Revision tracking records:

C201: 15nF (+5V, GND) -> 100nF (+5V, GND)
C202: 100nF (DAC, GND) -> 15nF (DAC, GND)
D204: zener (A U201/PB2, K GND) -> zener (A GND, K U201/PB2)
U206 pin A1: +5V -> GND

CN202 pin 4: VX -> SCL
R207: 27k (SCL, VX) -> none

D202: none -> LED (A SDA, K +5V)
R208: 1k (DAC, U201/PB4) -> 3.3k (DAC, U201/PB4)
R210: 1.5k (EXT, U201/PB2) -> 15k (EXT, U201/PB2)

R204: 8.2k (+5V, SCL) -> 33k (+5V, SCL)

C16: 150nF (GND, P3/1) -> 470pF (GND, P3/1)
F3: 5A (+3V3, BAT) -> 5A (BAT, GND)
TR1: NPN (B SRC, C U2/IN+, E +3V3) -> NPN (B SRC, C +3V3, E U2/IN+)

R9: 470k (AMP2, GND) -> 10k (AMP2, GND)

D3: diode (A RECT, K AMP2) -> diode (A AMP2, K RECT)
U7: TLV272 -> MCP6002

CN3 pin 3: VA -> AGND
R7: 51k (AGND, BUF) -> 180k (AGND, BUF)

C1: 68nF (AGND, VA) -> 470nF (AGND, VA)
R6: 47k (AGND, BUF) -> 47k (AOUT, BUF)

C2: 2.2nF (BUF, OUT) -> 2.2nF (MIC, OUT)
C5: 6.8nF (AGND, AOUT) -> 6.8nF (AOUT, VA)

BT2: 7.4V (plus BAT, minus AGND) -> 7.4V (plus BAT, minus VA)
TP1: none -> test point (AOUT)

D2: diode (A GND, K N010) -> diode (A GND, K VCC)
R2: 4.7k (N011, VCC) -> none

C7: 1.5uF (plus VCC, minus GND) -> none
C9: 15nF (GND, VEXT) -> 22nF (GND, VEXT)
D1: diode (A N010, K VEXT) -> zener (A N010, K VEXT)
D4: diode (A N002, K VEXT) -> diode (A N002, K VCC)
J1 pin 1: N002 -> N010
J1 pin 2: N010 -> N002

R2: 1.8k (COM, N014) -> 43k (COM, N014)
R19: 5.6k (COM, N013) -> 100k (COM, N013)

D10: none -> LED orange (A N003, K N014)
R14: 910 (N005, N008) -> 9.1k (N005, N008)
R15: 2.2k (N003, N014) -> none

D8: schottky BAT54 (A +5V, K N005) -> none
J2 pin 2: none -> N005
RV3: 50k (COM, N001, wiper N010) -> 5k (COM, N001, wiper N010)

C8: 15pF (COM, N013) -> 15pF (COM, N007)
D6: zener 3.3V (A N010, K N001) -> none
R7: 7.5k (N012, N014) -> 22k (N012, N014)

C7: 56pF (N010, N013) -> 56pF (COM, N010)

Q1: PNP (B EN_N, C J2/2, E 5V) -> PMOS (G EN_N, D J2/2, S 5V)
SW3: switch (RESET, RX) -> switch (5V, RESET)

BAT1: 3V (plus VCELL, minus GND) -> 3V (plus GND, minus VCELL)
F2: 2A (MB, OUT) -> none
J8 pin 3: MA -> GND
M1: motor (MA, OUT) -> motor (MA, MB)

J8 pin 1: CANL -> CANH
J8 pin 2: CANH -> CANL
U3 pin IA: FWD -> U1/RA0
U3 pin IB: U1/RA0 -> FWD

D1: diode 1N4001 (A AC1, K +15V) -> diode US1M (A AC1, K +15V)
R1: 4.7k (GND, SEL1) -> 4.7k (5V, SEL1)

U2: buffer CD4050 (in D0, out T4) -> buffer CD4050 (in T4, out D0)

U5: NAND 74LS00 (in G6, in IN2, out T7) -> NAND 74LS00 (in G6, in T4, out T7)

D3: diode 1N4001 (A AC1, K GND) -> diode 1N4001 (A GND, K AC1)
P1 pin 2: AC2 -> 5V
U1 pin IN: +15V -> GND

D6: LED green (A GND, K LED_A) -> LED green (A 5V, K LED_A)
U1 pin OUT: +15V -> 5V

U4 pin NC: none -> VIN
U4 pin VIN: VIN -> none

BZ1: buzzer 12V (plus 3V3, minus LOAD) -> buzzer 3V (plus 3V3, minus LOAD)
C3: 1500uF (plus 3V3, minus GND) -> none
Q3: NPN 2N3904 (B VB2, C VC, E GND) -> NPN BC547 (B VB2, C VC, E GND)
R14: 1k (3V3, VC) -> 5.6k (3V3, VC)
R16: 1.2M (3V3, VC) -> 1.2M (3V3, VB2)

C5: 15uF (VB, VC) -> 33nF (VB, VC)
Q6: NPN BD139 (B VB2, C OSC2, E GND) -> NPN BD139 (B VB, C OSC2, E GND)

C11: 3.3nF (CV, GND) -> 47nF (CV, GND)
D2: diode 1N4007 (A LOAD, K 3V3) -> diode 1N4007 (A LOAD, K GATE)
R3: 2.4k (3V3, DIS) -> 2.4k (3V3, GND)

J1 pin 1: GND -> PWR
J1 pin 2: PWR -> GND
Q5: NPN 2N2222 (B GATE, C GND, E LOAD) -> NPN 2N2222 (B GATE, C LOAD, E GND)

● **Brief**
Each line from the one holding "J8 pin 1: CANL -> CANH" to the end of the entries is to be written out exactly. Skip every line before it.

● **Written reply**
J8 pin 1: CANL -> CANH
J8 pin 2: CANH -> CANL
U3 pin IA: FWD -> U1/RA0
U3 pin IB: U1/RA0 -> FWD

D1: diode 1N4001 (A AC1, K +15V) -> diode US1M (A AC1, K +15V)
R1: 4.7k (GND, SEL1) -> 4.7k (5V, SEL1)

U2: buffer CD4050 (in D0, out T4) -> buffer CD4050 (in T4, out D0)

U5: NAND 74LS00 (in G6, in IN2, out T7) -> NAND 74LS00 (in G6, in T4, out T7)

D3: diode 1N4001 (A AC1, K GND) -> diode 1N4001 (A GND, K AC1)
P1 pin 2: AC2 -> 5V
U1 pin IN: +15V -> GND

D6: LED green (A GND, K LED_A) -> LED green (A 5V, K LED_A)
U1 pin OUT: +15V -> 5V

U4 pin NC: none -> VIN
U4 pin VIN: VIN -> none

BZ1: buzzer 12V (plus 3V3, minus LOAD) -> buzzer 3V (plus 3V3, minus LOAD)
C3: 1500uF (plus 3V3, minus GND) -> none
Q3: NPN 2N3904 (B VB2, C VC, E GND) -> NPN BC547 (B VB2, C VC, E GND)
R14: 1k (3V3, VC) -> 5.6k (3V3, VC)
R16: 1.2M (3V3, VC) -> 1.2M (3V3, VB2)

C5: 15uF (VB, VC) -> 33nF (VB, VC)
Q6: NPN BD139 (B VB2, C OSC2, E GND) -> NPN BD139 (B VB, C OSC2, E GND)

C11: 3.3nF (CV, GND) -> 47nF (CV, GND)
D2: diode 1N4007 (A LOAD, K 3V3) -> diode 1N4007 (A LOAD, K GATE)
R3: 2.4k (3V3, DIS) -> 2.4k (3V3, GND)

J1 pin 1: GND -> PWR
J1 pin 2: PWR -> GND
Q5: NPN 2N2222 (B GATE, C GND, E LOAD) -> NPN 2N2222 (B GATE, C LOAD, E GND)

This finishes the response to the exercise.